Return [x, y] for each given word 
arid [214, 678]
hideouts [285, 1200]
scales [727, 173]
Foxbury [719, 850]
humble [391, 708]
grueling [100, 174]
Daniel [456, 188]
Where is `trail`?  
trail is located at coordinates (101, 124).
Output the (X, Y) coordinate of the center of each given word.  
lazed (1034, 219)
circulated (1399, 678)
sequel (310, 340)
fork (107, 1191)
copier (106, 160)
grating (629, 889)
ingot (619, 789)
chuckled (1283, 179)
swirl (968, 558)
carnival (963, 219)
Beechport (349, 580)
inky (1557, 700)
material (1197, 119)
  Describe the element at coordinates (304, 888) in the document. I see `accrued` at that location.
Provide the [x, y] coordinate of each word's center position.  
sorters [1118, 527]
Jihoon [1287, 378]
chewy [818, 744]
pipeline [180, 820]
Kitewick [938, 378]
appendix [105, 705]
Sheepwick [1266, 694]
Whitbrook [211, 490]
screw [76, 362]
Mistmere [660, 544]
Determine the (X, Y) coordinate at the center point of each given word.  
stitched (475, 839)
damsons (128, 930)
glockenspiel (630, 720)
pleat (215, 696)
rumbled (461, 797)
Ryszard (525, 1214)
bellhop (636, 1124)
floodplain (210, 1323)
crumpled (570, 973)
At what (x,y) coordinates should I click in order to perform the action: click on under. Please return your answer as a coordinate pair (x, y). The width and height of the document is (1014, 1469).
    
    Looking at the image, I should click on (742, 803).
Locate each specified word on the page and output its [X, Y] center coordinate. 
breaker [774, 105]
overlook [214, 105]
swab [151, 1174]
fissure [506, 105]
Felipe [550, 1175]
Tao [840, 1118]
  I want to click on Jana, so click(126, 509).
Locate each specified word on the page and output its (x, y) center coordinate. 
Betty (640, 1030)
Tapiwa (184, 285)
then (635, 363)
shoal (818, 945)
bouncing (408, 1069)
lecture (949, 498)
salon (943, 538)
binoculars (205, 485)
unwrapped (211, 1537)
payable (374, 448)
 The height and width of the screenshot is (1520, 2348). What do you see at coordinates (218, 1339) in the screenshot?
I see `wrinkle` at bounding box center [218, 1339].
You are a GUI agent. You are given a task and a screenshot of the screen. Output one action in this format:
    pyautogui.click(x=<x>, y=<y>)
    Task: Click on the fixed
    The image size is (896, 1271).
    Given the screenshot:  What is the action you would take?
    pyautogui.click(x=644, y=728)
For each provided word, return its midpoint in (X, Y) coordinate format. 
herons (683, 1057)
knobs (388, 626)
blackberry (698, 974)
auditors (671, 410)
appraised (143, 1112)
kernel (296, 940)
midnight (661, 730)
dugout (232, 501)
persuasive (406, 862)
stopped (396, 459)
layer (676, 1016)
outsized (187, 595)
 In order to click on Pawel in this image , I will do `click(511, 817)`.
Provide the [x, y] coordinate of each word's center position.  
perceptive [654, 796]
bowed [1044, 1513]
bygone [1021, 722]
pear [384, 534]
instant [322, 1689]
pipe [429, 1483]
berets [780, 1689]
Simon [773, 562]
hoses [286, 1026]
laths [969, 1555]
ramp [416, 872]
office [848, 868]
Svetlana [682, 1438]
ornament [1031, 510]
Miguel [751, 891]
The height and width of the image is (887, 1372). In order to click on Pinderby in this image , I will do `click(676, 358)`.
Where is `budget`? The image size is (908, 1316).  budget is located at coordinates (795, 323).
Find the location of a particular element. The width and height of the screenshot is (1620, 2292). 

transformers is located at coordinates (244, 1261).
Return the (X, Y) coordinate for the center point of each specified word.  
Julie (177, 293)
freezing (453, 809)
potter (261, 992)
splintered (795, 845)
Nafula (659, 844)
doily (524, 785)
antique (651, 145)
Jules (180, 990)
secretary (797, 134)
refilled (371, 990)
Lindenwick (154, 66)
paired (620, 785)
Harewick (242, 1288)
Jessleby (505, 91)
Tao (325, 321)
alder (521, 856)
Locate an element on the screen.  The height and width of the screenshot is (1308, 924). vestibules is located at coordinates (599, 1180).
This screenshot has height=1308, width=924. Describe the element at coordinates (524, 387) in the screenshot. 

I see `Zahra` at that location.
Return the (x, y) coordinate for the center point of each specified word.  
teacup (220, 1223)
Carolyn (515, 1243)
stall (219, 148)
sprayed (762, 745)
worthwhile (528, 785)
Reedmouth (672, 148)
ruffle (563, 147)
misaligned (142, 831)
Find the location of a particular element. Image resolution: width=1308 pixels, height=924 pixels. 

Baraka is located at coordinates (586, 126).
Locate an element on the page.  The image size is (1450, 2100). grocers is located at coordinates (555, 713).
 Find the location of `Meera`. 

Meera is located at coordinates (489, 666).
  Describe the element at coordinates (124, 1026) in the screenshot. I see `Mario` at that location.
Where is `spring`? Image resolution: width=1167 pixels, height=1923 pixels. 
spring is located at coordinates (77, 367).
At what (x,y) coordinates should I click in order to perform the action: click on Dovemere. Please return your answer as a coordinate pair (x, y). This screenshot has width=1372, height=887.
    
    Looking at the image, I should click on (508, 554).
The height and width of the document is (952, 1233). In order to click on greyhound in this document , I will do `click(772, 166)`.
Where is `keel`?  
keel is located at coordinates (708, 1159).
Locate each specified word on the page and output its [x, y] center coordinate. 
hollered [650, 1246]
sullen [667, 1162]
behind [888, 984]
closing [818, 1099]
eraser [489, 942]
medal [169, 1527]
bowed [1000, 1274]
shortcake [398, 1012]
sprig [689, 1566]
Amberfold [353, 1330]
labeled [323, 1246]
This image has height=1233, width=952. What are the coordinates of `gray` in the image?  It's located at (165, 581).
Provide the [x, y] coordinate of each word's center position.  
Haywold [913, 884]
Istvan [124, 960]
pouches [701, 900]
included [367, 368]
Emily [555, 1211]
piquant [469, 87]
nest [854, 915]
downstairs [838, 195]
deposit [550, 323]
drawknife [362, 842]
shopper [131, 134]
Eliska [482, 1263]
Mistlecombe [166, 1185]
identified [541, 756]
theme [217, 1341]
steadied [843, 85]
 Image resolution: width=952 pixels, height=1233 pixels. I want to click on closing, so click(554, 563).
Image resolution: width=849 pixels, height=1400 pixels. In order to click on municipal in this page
——
What is required
Copy out the rows word for word, from the line containing "nest [854, 915]" through the final line of the rows above, including both of those lines.

Result for this exercise
nest [854, 915]
downstairs [838, 195]
deposit [550, 323]
drawknife [362, 842]
shopper [131, 134]
Eliska [482, 1263]
Mistlecombe [166, 1185]
identified [541, 756]
theme [217, 1341]
steadied [843, 85]
 Image resolution: width=952 pixels, height=1233 pixels. I want to click on closing, so click(554, 563).
Image resolution: width=849 pixels, height=1400 pixels. In order to click on municipal in this page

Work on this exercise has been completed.